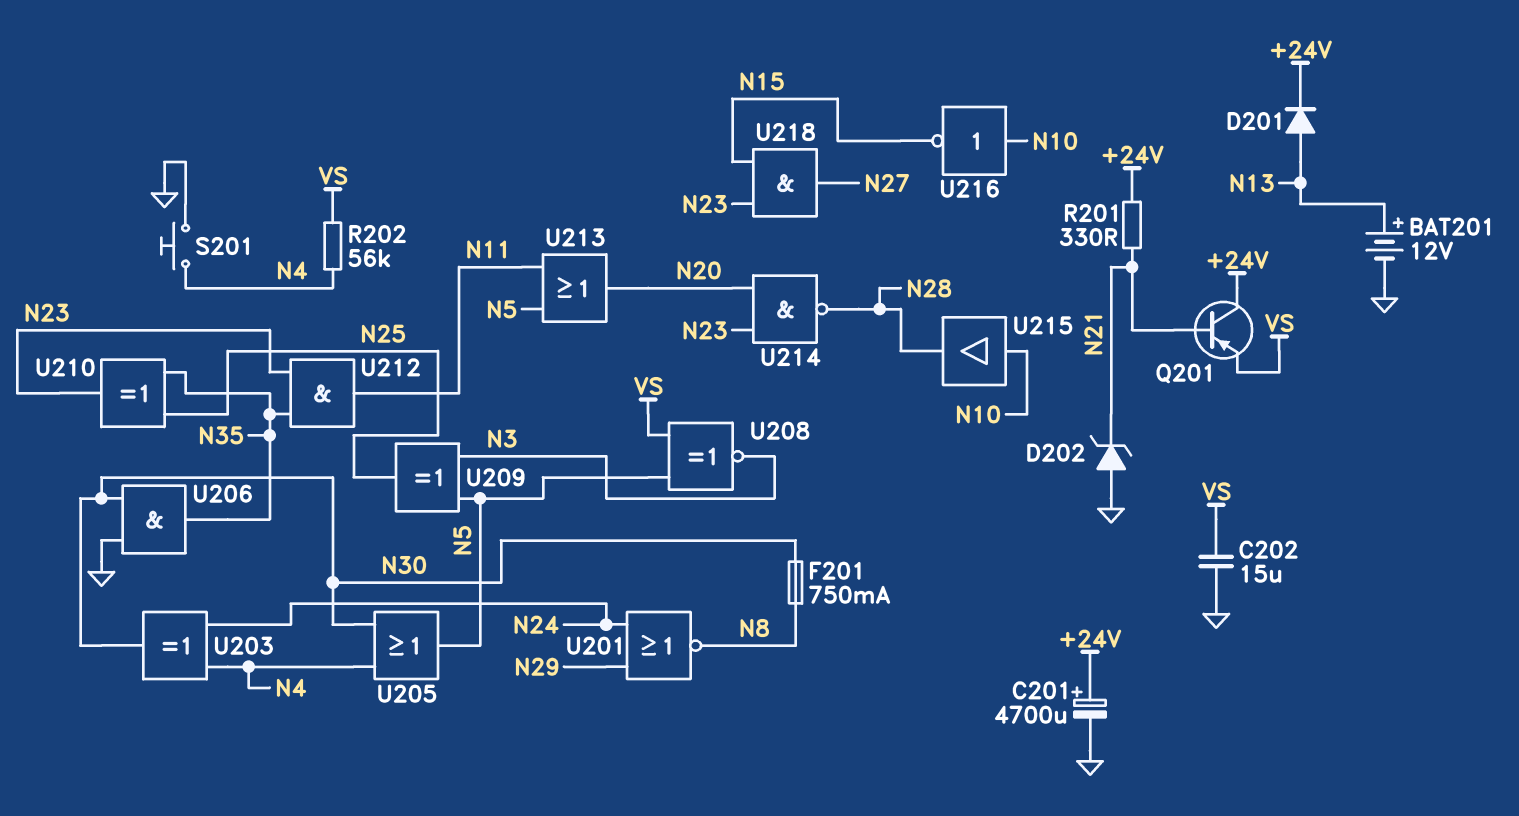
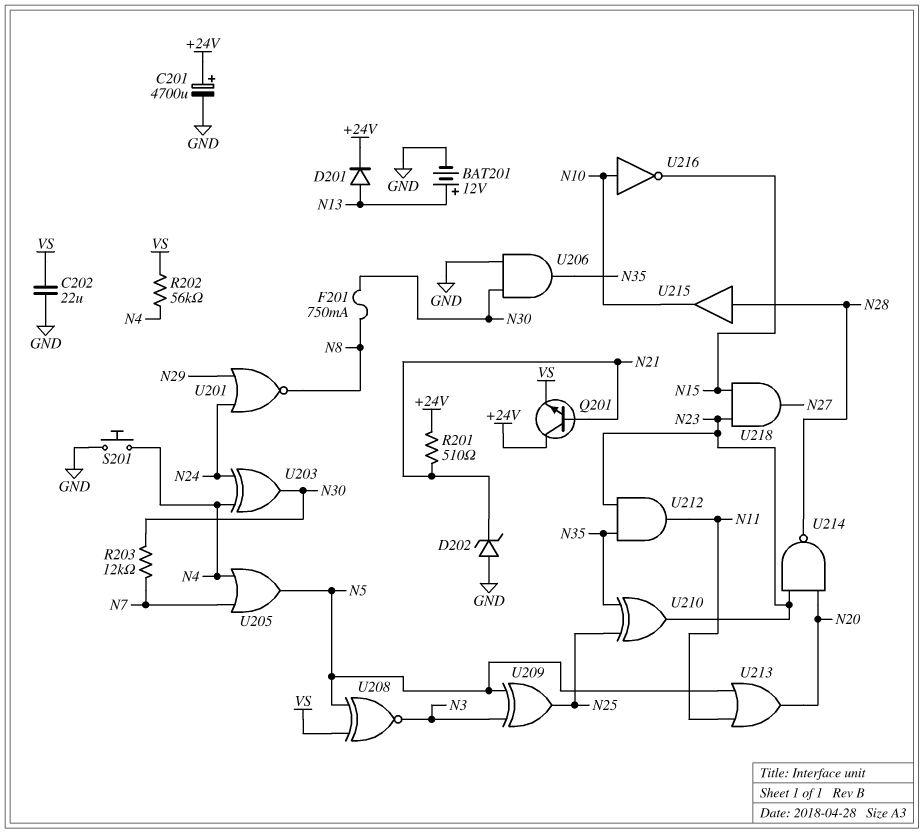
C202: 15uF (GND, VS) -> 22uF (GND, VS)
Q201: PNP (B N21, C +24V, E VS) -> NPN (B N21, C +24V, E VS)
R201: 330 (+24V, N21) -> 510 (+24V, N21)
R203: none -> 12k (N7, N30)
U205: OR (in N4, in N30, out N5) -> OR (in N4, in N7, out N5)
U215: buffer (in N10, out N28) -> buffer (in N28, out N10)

+++

§ **Your assignment**:
Beginning with the line that holds "Q201: PNP (B" and ending with the last line of the material, retype each line exactly and output nothing else.

§ **Task result**:
Q201: PNP (B N21, C +24V, E VS) -> NPN (B N21, C +24V, E VS)
R201: 330 (+24V, N21) -> 510 (+24V, N21)
R203: none -> 12k (N7, N30)
U205: OR (in N4, in N30, out N5) -> OR (in N4, in N7, out N5)
U215: buffer (in N10, out N28) -> buffer (in N28, out N10)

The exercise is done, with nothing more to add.